* WHAT IS NEEDED: The lines to print are the one containing "D3: schottky 1N5819" and every line after it through the end of the entries below. Print them exactly and nothing else.

* MATERIAL PROVIDED:

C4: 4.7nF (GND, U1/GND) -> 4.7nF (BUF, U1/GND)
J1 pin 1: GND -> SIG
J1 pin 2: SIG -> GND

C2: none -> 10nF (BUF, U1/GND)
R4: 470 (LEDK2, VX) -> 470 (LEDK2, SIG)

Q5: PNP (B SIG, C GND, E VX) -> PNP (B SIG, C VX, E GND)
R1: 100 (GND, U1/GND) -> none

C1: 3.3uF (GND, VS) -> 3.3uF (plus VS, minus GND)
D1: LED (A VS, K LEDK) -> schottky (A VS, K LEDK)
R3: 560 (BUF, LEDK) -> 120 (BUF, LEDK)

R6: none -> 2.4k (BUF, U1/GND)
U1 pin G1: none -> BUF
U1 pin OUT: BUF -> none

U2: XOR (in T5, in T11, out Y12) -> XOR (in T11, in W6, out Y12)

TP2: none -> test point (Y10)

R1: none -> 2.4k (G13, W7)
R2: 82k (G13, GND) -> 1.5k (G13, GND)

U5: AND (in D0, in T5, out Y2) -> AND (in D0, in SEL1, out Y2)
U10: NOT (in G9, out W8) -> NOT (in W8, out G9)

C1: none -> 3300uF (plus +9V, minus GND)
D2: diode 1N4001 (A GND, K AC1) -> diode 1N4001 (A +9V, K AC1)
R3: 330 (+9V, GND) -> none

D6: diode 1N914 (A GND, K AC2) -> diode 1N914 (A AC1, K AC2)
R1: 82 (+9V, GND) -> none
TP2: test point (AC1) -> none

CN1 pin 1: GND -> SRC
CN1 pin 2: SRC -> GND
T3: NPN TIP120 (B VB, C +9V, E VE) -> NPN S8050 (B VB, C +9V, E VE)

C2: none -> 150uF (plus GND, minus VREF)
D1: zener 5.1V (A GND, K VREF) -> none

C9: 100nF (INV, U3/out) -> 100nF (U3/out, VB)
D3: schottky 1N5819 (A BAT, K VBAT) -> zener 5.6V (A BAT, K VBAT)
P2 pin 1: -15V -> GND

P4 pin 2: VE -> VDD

* EXERCISE ANSWER:
D3: schottky 1N5819 (A BAT, K VBAT) -> zener 5.6V (A BAT, K VBAT)
P2 pin 1: -15V -> GND

P4 pin 2: VE -> VDD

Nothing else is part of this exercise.